### [Instructions for the task]
Reproduce the lines below exactly. Skip images.

Object change descriptions
========

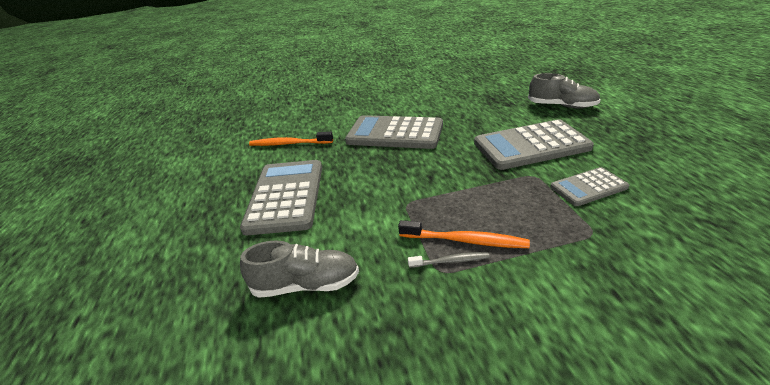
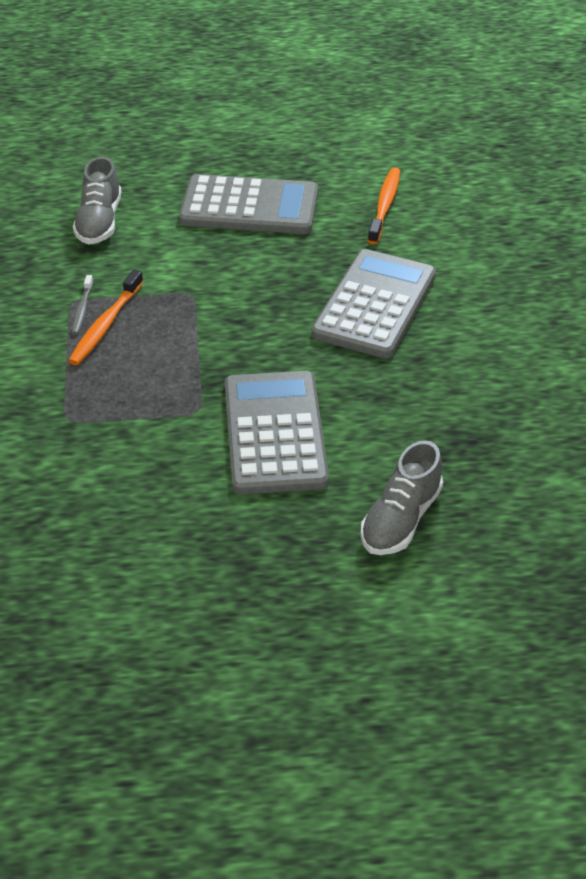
camera: 95 degrees right, 10 degrees up
(588, 187) = (148, 450): grey calculator -> none

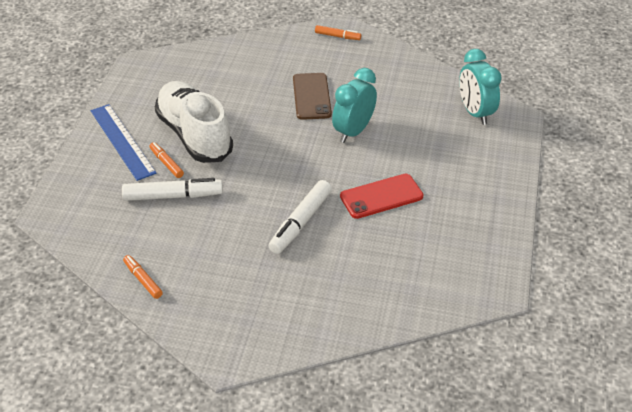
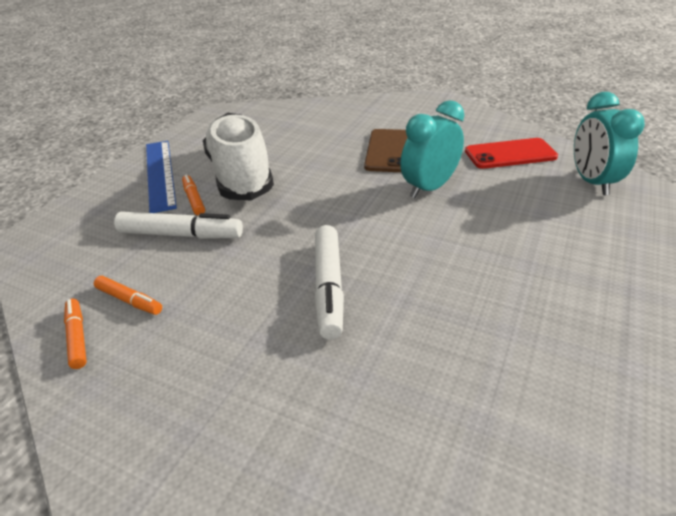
camera: 15 degrees right, 5 degrees down
(300, 222) = (328, 287): white marker -> white marker turned 45 degrees counterclockwise
(337, 36) = (431, 104): orange marker -> orange marker (129, 300)
(381, 196) = (452, 266): red phone -> red phone (510, 154)

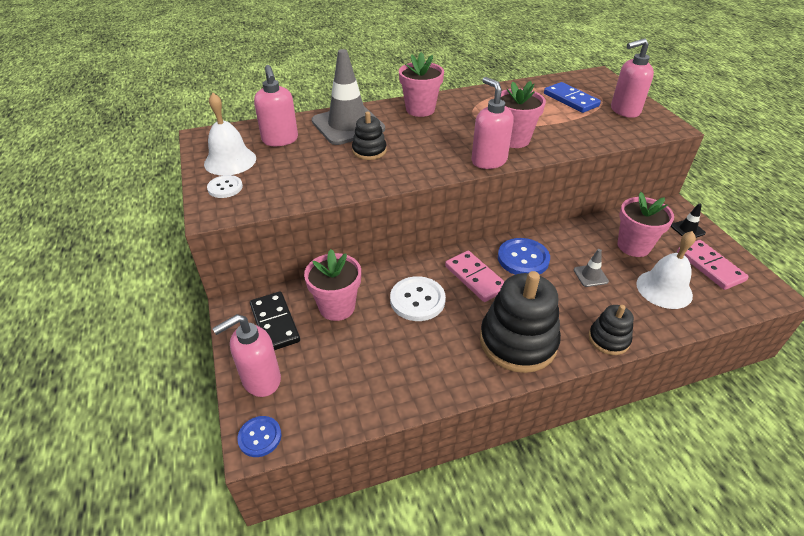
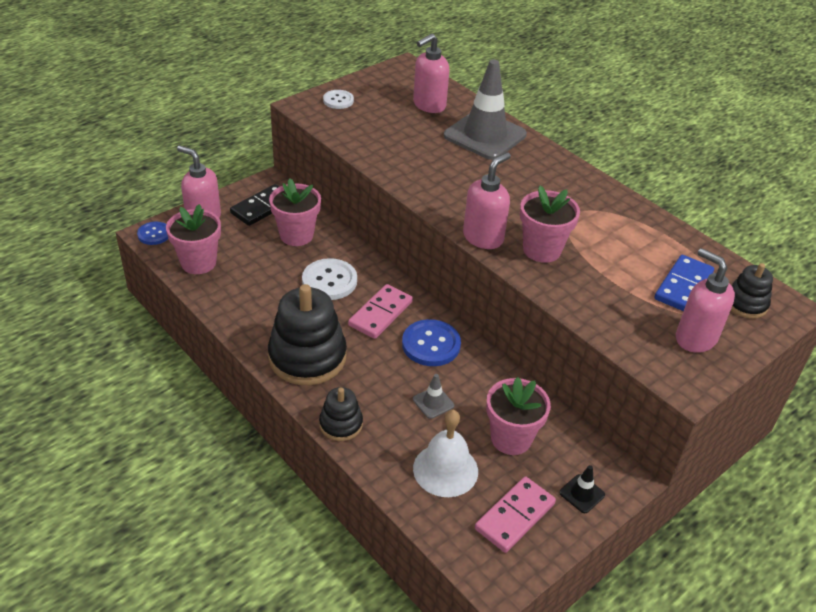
camera: 65 degrees right, 0 degrees up
(230, 161) = (377, 90): white bell -> none
(369, 151) = (447, 159): black stacking toy -> black stacking toy (746, 304)
(420, 109) = (555, 173): pink flower pot -> pink flower pot (198, 262)

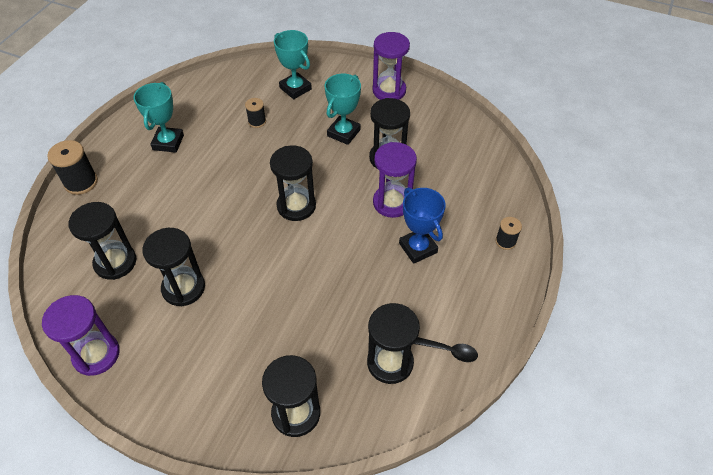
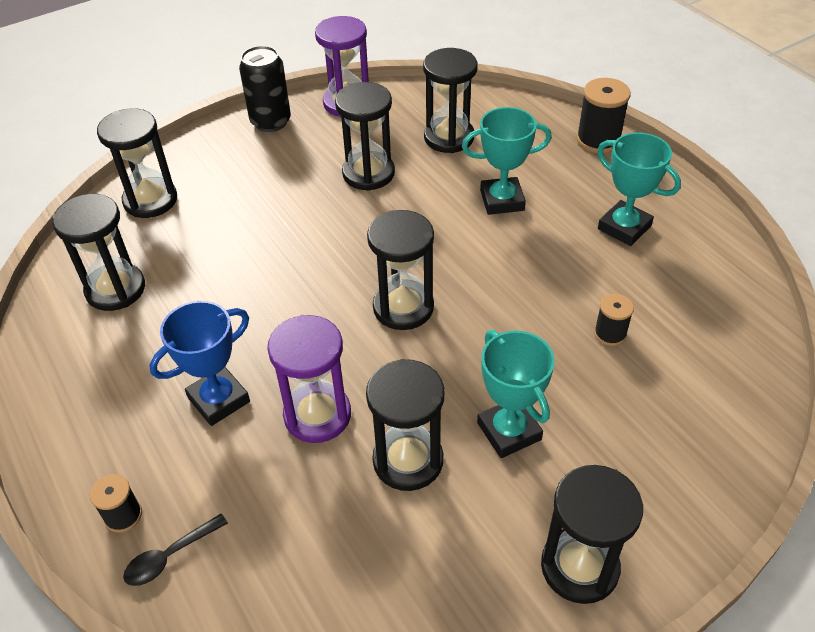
camera: 125 degrees right, 5 degrees down
(150, 396) = (270, 122): none -> black can
(295, 88) = (670, 418): turquoise trophy -> turquoise trophy (502, 200)
(389, 90) = (579, 567): purple hourglass -> black hourglass
(418, 248) = (219, 400): blue trophy -> blue trophy turned 45 degrees counterclockwise
(448, 351) = (68, 346): black spoon -> black spoon (170, 556)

========

### [Exercise solution]
camera: 95 degrees right, 10 degrees up
(588, 187) = (148, 450): grey calculator -> none

camera: 15 degrees right, 5 degrees down
(300, 222) = (328, 287): white marker -> white marker turned 45 degrees counterclockwise
(337, 36) = (431, 104): orange marker -> orange marker (129, 300)
(381, 196) = (452, 266): red phone -> red phone (510, 154)

camera: 65 degrees right, 0 degrees up
(230, 161) = (377, 90): white bell -> none
(369, 151) = (447, 159): black stacking toy -> black stacking toy (746, 304)
(420, 109) = (555, 173): pink flower pot -> pink flower pot (198, 262)

camera: 125 degrees right, 5 degrees down
(150, 396) = (270, 122): none -> black can
(295, 88) = (670, 418): turquoise trophy -> turquoise trophy (502, 200)
(389, 90) = (579, 567): purple hourglass -> black hourglass
(418, 248) = (219, 400): blue trophy -> blue trophy turned 45 degrees counterclockwise
(448, 351) = (68, 346): black spoon -> black spoon (170, 556)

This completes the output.